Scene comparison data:
----

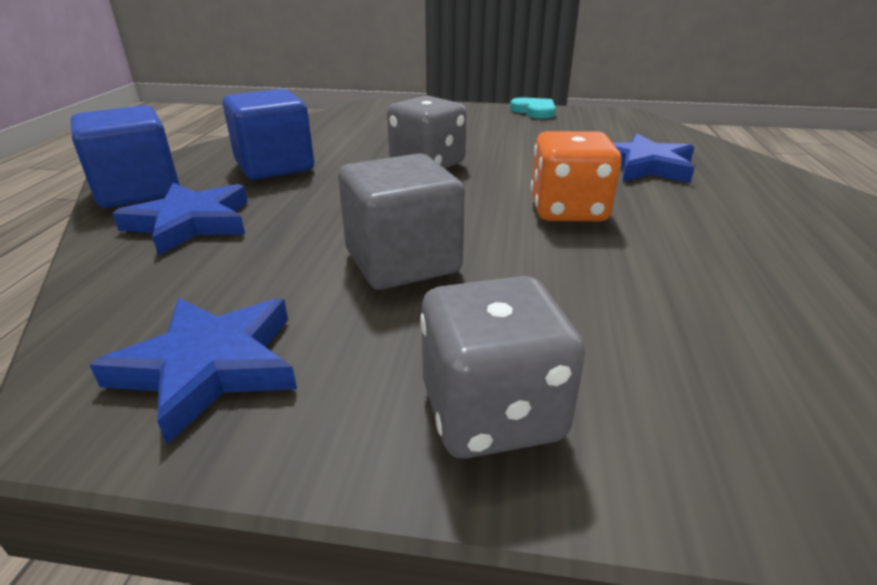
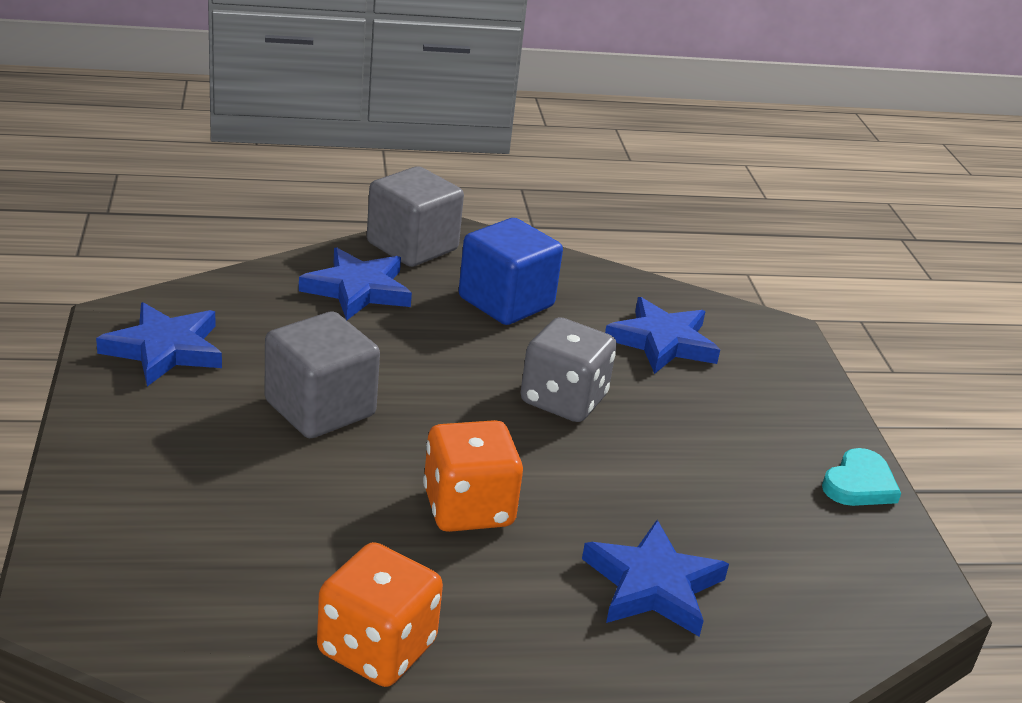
camera: 70 degrees right, 0 degrees up
(138, 191) = (412, 246): blue cube -> grey cube
(368, 130) = (662, 342): none -> blue star
(492, 412) = (132, 465): grey dice -> none
(770, 266) = (376, 648): none -> orange dice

----

Restate each of the entries above word for word and skip every image.

→ **EXERCISE RESPONSE**
camera: 70 degrees right, 0 degrees up
(138, 191) = (412, 246): blue cube -> grey cube
(368, 130) = (662, 342): none -> blue star
(492, 412) = (132, 465): grey dice -> none
(770, 266) = (376, 648): none -> orange dice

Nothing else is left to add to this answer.